◆ ABOUT THIS EXERCISE: Change "camera" to "viewer" throughout the items below and write them out again with nothing else altered, leaving out the pictures.

Saved entries:
•••••
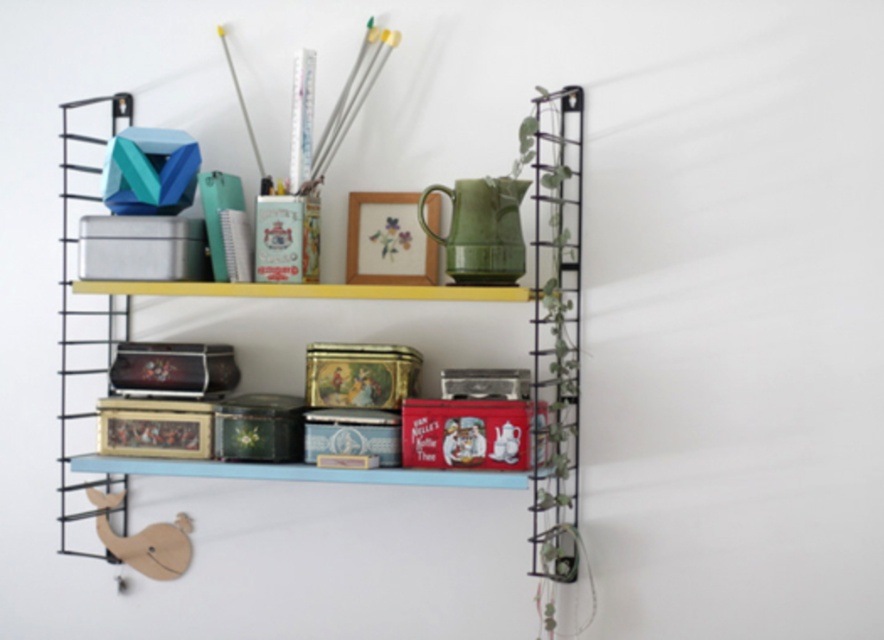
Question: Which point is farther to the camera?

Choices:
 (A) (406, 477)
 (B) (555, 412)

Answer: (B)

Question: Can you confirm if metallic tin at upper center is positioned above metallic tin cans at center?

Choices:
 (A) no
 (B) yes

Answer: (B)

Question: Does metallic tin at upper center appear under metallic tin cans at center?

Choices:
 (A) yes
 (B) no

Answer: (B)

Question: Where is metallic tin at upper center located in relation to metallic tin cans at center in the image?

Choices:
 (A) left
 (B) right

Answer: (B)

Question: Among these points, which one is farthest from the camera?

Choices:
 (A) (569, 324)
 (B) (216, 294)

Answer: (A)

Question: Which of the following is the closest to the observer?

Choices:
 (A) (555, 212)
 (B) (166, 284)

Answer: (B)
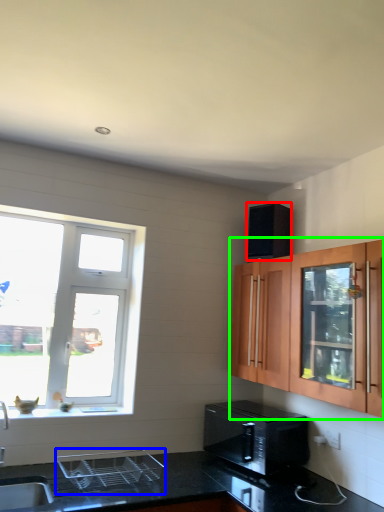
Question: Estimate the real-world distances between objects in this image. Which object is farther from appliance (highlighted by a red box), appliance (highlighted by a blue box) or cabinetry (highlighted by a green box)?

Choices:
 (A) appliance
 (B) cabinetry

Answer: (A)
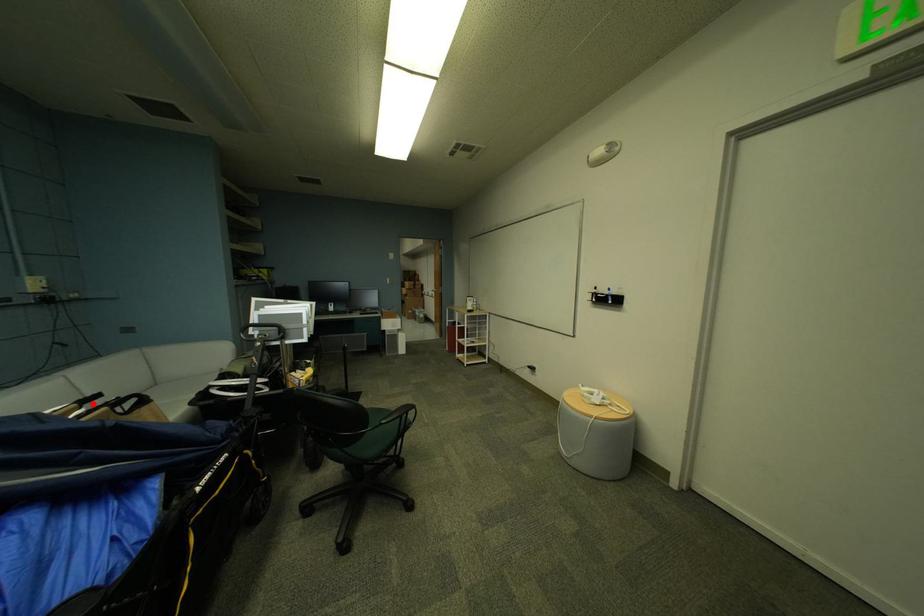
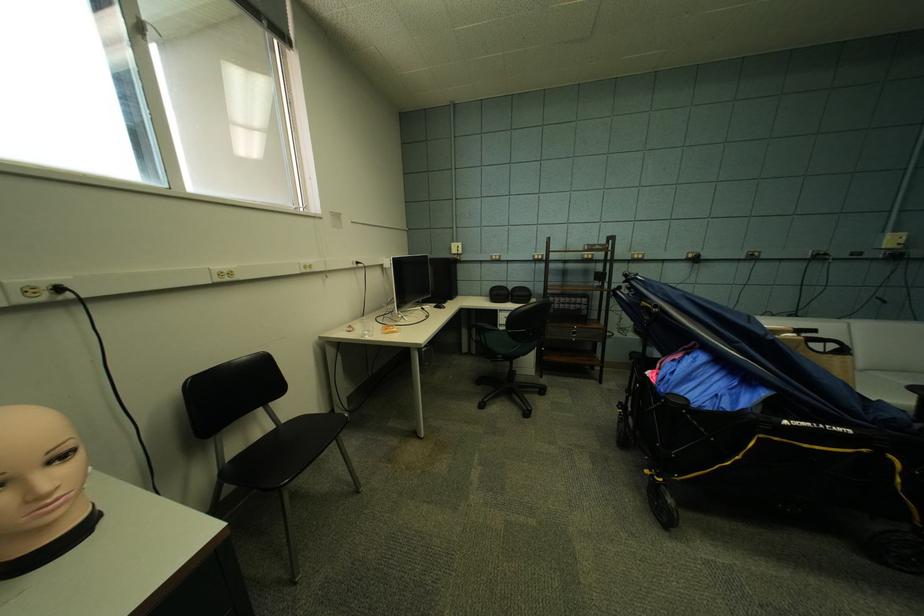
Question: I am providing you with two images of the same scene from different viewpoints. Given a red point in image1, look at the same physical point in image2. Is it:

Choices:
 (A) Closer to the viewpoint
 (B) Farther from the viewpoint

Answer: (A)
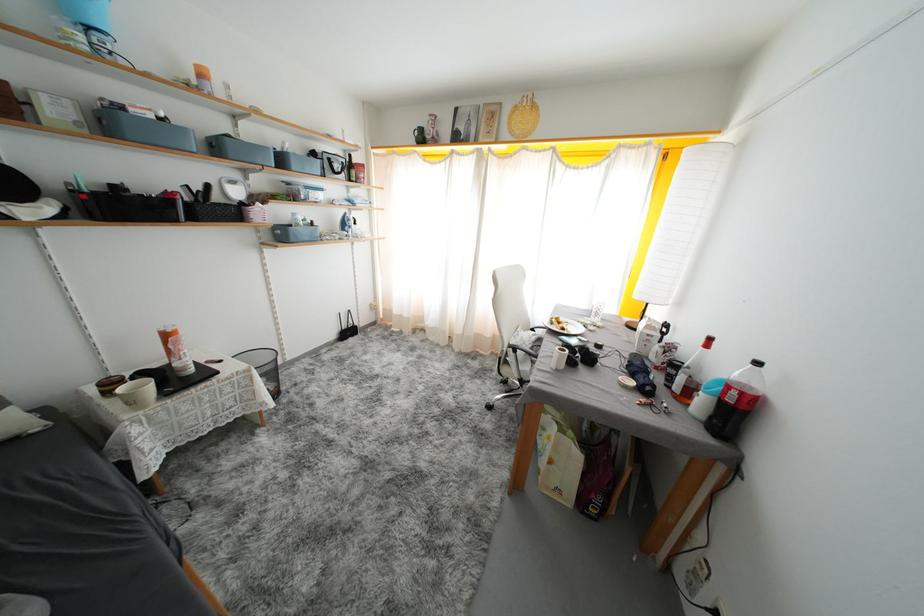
•••••
◆ RESULT:
Question: Which point is farther to the viewer?

Choices:
 (A) (406, 477)
 (B) (555, 412)

Answer: (B)

Question: Can you confirm if metallic tin at upper center is positioned above metallic tin cans at center?

Choices:
 (A) no
 (B) yes

Answer: (B)

Question: Does metallic tin at upper center appear under metallic tin cans at center?

Choices:
 (A) yes
 (B) no

Answer: (B)

Question: Where is metallic tin at upper center located in relation to metallic tin cans at center in the image?

Choices:
 (A) left
 (B) right

Answer: (B)

Question: Among these points, which one is farthest from the viewer?

Choices:
 (A) (569, 324)
 (B) (216, 294)

Answer: (A)

Question: Which of the following is the closest to the observer?

Choices:
 (A) (555, 212)
 (B) (166, 284)

Answer: (B)
Question: Estimate the real-world distances between objects in this image. Which object is farther from appliance (highlighted by a red box), appliance (highlighted by a blue box) or cabinetry (highlighted by a green box)?

Choices:
 (A) appliance
 (B) cabinetry

Answer: (A)
Question: I am providing you with two images of the same scene from different viewpoints. Given a red point in image1, look at the same physical point in image2. Is it:

Choices:
 (A) Closer to the viewpoint
 (B) Farther from the viewpoint

Answer: (A)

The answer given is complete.